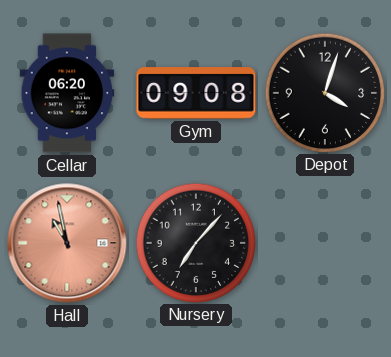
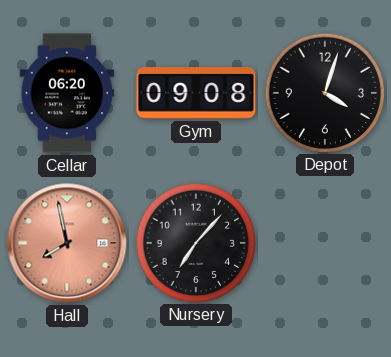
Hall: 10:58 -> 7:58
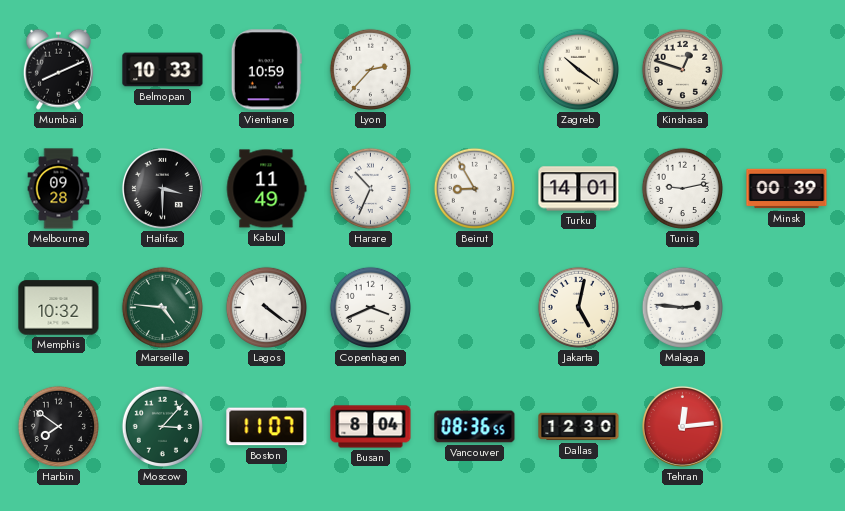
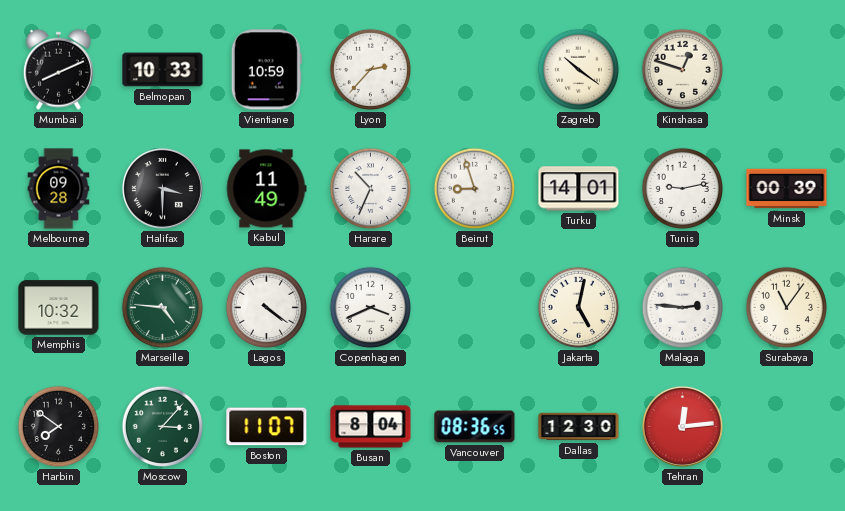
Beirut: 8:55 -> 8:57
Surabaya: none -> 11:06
---
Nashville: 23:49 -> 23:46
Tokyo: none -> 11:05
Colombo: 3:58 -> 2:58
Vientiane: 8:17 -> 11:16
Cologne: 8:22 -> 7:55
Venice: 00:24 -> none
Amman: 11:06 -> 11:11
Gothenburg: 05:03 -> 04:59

Exercise description – Print the lines above, beginning at the line that contains "Nashville: 23:49 -> 23:46" and stopping after the line that contains "Gothenburg: 05:03 -> 04:59", and reproduce each of them precisely as it stands.

Written answer –
Nashville: 23:49 -> 23:46
Tokyo: none -> 11:05
Colombo: 3:58 -> 2:58
Vientiane: 8:17 -> 11:16
Cologne: 8:22 -> 7:55
Venice: 00:24 -> none
Amman: 11:06 -> 11:11
Gothenburg: 05:03 -> 04:59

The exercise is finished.